TASK PROMPT - Reproduce the records word for word, leaving out any pictures they hold.

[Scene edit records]
□ □ □ □ □ □ □
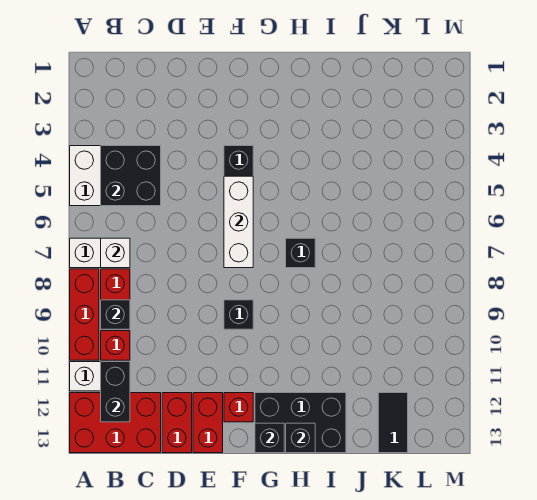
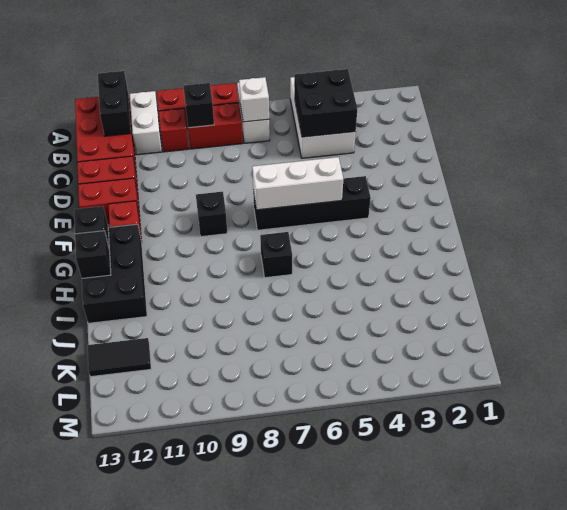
black brick B11:B12 level 2 -> black brick A12:B12 level 2

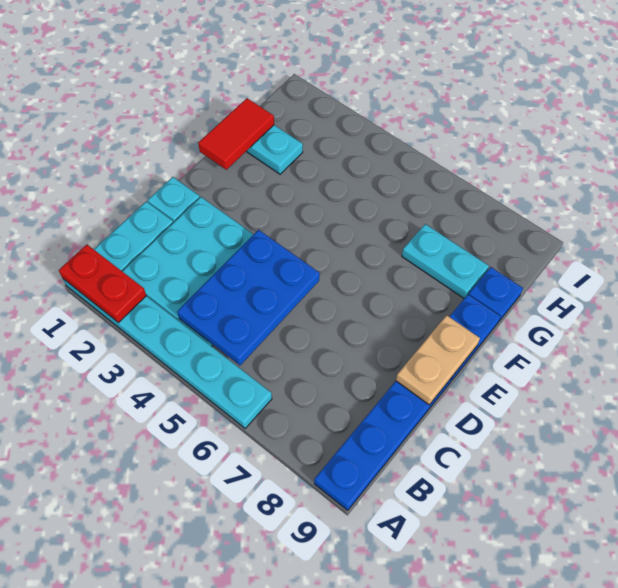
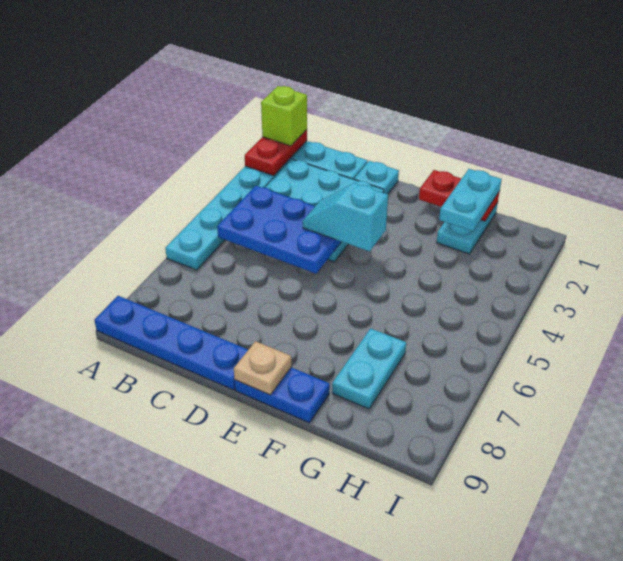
none -> lime brick A1 level 3
none -> cyan slope D4:E4 level 3 top E
tan plate D9:E9 level 2 -> tan plate E9 level 2
red tile F1:G1 level 2 -> red plate F1:G1 level 2
none -> cyan plate G1:G2 level 3
blue plate G9 level 1 -> none

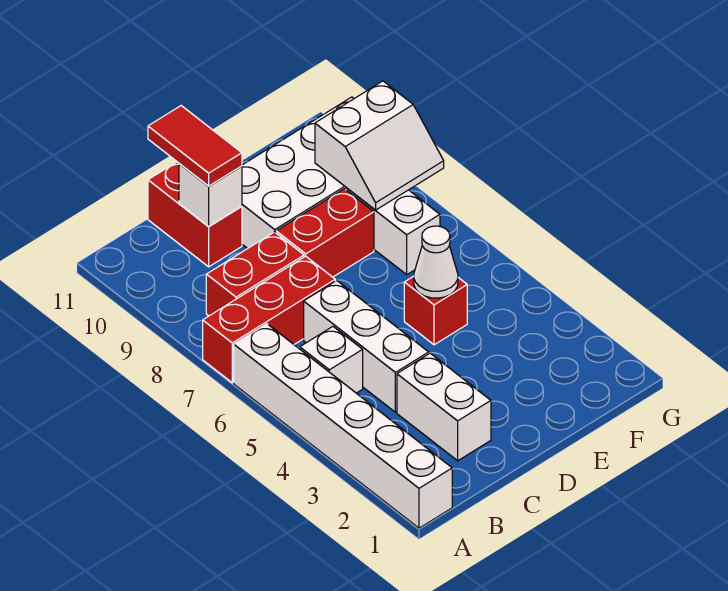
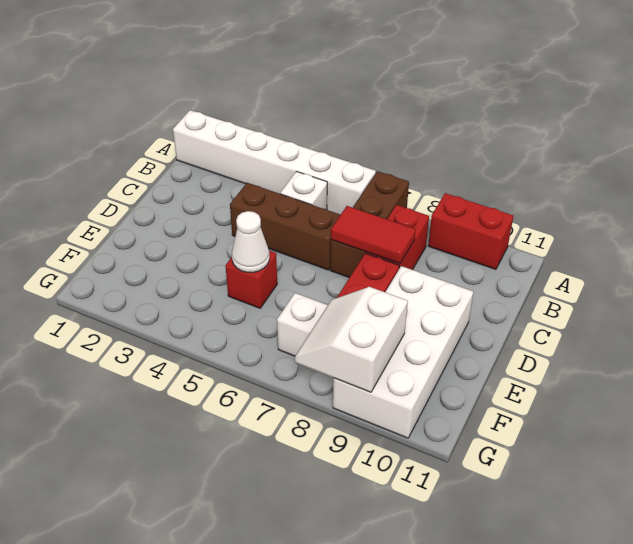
red brick A7:C7 level 1 -> brown brick A7:C7 level 1
white brick C2:C3 level 1 -> none
white brick C4:C6 level 1 -> brown brick C4:C6 level 1
red brick C10:C11 level 1 -> red brick A9:A10 level 1
white brick C10 level 2 -> none
red tile C10:C11 level 3 -> red tile C7:C8 level 2

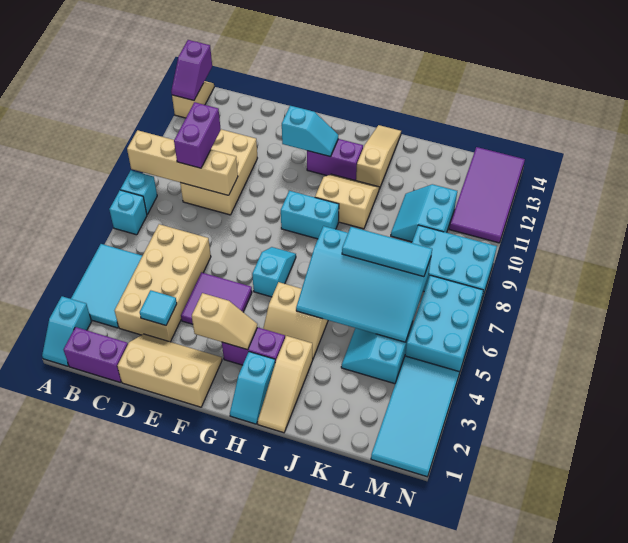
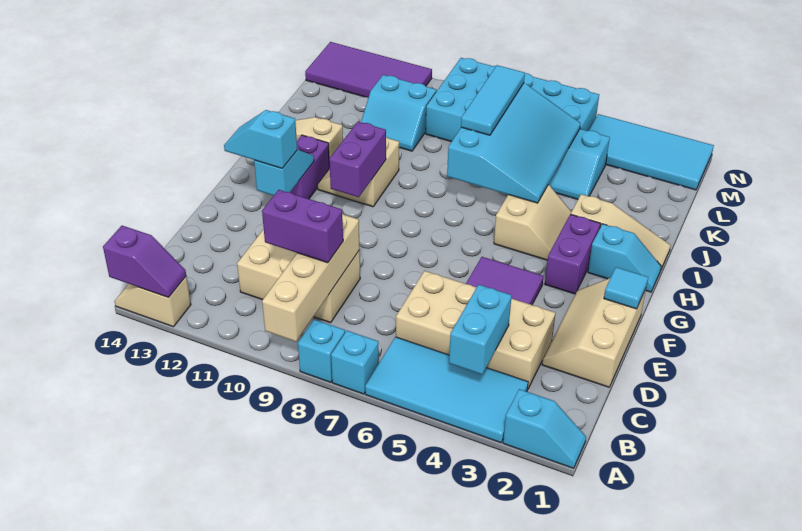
cyan tile A3:B5 level 1 -> cyan tile A3:B6 level 1
purple brick B1:C1 level 1 -> purple brick G10:H10 level 2
cyan tile D3 level 2 -> cyan tile F1 level 2
tan slope F3:G3 level 2 top F -> none
cyan slope G6:G7 level 1 top 6 -> cyan slope F12:F13 level 3 top 12
cyan brick G9:H9 level 1 -> cyan brick B4:C4 level 2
□ □ □ □ □ □ □
EXERCISE SOLUTION -
black brick B11:B12 level 2 -> black brick A12:B12 level 2

none -> lime brick A1 level 3
none -> cyan slope D4:E4 level 3 top E
tan plate D9:E9 level 2 -> tan plate E9 level 2
red tile F1:G1 level 2 -> red plate F1:G1 level 2
none -> cyan plate G1:G2 level 3
blue plate G9 level 1 -> none

red brick A7:C7 level 1 -> brown brick A7:C7 level 1
white brick C2:C3 level 1 -> none
white brick C4:C6 level 1 -> brown brick C4:C6 level 1
red brick C10:C11 level 1 -> red brick A9:A10 level 1
white brick C10 level 2 -> none
red tile C10:C11 level 3 -> red tile C7:C8 level 2

cyan tile A3:B5 level 1 -> cyan tile A3:B6 level 1
purple brick B1:C1 level 1 -> purple brick G10:H10 level 2
cyan tile D3 level 2 -> cyan tile F1 level 2
tan slope F3:G3 level 2 top F -> none
cyan slope G6:G7 level 1 top 6 -> cyan slope F12:F13 level 3 top 12
cyan brick G9:H9 level 1 -> cyan brick B4:C4 level 2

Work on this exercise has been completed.